----- THE DATA -----

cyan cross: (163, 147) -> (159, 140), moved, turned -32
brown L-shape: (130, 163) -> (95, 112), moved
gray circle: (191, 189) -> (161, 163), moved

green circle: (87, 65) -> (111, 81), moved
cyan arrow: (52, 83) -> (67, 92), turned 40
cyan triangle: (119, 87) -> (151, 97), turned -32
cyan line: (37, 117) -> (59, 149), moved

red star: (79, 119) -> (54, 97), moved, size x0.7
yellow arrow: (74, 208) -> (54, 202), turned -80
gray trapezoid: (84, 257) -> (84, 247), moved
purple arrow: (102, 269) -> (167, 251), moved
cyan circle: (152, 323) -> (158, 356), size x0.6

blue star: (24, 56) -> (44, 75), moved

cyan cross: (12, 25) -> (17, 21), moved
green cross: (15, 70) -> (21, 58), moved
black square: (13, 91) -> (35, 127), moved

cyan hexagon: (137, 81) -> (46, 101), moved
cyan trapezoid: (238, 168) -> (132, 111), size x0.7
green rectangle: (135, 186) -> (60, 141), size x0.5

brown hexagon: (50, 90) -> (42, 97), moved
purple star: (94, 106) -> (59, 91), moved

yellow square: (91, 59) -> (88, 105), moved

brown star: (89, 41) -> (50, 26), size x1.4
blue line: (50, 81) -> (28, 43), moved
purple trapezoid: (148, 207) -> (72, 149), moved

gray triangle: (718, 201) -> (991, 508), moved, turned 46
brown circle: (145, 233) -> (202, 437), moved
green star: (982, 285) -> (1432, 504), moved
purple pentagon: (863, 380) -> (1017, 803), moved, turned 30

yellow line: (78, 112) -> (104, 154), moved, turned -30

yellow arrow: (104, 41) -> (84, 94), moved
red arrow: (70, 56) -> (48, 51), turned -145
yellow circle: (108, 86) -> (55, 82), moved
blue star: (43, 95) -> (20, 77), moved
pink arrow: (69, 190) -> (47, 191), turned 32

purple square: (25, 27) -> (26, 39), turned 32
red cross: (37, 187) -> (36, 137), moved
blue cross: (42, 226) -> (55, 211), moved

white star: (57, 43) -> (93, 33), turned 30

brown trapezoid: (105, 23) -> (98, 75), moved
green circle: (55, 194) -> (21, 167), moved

-----

TASK TO COMPLETE:
Set down each line of the material above again, exactly.

YOUR RESPONSE:
cyan cross: (163, 147) -> (159, 140), moved, turned -32
brown L-shape: (130, 163) -> (95, 112), moved
gray circle: (191, 189) -> (161, 163), moved

green circle: (87, 65) -> (111, 81), moved
cyan arrow: (52, 83) -> (67, 92), turned 40
cyan triangle: (119, 87) -> (151, 97), turned -32
cyan line: (37, 117) -> (59, 149), moved

red star: (79, 119) -> (54, 97), moved, size x0.7
yellow arrow: (74, 208) -> (54, 202), turned -80
gray trapezoid: (84, 257) -> (84, 247), moved
purple arrow: (102, 269) -> (167, 251), moved
cyan circle: (152, 323) -> (158, 356), size x0.6

blue star: (24, 56) -> (44, 75), moved

cyan cross: (12, 25) -> (17, 21), moved
green cross: (15, 70) -> (21, 58), moved
black square: (13, 91) -> (35, 127), moved

cyan hexagon: (137, 81) -> (46, 101), moved
cyan trapezoid: (238, 168) -> (132, 111), size x0.7
green rectangle: (135, 186) -> (60, 141), size x0.5

brown hexagon: (50, 90) -> (42, 97), moved
purple star: (94, 106) -> (59, 91), moved

yellow square: (91, 59) -> (88, 105), moved

brown star: (89, 41) -> (50, 26), size x1.4
blue line: (50, 81) -> (28, 43), moved
purple trapezoid: (148, 207) -> (72, 149), moved

gray triangle: (718, 201) -> (991, 508), moved, turned 46
brown circle: (145, 233) -> (202, 437), moved
green star: (982, 285) -> (1432, 504), moved
purple pentagon: (863, 380) -> (1017, 803), moved, turned 30

yellow line: (78, 112) -> (104, 154), moved, turned -30

yellow arrow: (104, 41) -> (84, 94), moved
red arrow: (70, 56) -> (48, 51), turned -145
yellow circle: (108, 86) -> (55, 82), moved
blue star: (43, 95) -> (20, 77), moved
pink arrow: (69, 190) -> (47, 191), turned 32

purple square: (25, 27) -> (26, 39), turned 32
red cross: (37, 187) -> (36, 137), moved
blue cross: (42, 226) -> (55, 211), moved

white star: (57, 43) -> (93, 33), turned 30

brown trapezoid: (105, 23) -> (98, 75), moved
green circle: (55, 194) -> (21, 167), moved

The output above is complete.